Below are entries; copy exactly the lines from the one with "U4 pin CS: N11 -> N10" through the one with "V2: AC 100mV", both included, and leave out the rest.

Change listing data:
● ● ● ● ● ● ●

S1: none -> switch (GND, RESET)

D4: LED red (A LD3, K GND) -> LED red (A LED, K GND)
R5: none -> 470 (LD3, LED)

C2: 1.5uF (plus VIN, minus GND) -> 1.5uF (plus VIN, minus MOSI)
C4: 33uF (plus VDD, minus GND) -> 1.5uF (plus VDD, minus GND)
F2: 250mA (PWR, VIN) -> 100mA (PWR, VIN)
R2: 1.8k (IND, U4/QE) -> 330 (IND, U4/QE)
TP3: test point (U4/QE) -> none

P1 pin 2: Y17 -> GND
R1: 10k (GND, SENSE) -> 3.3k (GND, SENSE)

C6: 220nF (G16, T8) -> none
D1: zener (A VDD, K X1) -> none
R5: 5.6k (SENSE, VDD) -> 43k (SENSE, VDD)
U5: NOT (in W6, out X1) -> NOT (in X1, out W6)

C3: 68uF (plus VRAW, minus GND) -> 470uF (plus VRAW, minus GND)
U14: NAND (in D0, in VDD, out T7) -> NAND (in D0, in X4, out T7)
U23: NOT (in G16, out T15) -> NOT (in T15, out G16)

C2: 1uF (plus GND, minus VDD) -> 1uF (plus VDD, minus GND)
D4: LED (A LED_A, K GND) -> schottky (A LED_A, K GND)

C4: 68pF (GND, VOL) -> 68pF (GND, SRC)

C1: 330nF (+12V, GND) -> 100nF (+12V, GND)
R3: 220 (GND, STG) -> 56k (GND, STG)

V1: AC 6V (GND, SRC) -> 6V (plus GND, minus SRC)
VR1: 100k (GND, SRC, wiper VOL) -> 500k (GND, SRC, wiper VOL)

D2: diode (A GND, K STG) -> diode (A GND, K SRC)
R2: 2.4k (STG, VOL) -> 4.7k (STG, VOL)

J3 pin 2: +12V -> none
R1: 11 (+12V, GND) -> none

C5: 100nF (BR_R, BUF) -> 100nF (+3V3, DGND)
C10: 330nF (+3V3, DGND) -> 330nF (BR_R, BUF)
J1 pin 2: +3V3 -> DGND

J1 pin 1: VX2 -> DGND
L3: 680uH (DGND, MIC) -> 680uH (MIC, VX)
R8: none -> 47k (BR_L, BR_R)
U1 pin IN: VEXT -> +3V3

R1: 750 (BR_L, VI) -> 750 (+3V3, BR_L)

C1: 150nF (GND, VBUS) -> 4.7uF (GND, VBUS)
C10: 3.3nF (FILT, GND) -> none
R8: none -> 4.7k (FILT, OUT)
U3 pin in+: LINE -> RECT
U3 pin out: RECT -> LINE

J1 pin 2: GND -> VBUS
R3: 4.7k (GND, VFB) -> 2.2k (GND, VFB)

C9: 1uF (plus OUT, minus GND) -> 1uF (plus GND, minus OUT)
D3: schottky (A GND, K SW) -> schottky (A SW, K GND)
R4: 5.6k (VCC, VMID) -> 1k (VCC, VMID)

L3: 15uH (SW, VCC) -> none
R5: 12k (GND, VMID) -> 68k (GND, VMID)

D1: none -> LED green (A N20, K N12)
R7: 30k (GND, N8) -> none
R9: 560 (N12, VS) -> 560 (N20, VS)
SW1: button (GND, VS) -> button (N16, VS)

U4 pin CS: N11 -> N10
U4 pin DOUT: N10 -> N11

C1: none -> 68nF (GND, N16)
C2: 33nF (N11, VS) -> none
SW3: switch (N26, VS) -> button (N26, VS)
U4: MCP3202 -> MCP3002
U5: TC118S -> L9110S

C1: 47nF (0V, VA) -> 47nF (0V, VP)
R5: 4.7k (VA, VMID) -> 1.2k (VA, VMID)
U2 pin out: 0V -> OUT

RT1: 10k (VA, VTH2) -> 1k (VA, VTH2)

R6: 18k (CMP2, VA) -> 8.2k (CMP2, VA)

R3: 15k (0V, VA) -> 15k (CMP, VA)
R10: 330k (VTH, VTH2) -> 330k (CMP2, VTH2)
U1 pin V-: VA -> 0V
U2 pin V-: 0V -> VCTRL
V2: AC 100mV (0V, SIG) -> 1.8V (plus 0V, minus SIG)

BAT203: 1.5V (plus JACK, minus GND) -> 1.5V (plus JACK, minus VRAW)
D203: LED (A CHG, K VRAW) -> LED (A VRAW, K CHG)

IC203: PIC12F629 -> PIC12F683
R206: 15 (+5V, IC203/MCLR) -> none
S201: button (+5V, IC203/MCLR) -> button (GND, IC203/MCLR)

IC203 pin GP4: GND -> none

● ● ● ● ● ● ●

- Solution -
U4 pin CS: N11 -> N10
U4 pin DOUT: N10 -> N11

C1: none -> 68nF (GND, N16)
C2: 33nF (N11, VS) -> none
SW3: switch (N26, VS) -> button (N26, VS)
U4: MCP3202 -> MCP3002
U5: TC118S -> L9110S

C1: 47nF (0V, VA) -> 47nF (0V, VP)
R5: 4.7k (VA, VMID) -> 1.2k (VA, VMID)
U2 pin out: 0V -> OUT

RT1: 10k (VA, VTH2) -> 1k (VA, VTH2)

R6: 18k (CMP2, VA) -> 8.2k (CMP2, VA)

R3: 15k (0V, VA) -> 15k (CMP, VA)
R10: 330k (VTH, VTH2) -> 330k (CMP2, VTH2)
U1 pin V-: VA -> 0V
U2 pin V-: 0V -> VCTRL
V2: AC 100mV (0V, SIG) -> 1.8V (plus 0V, minus SIG)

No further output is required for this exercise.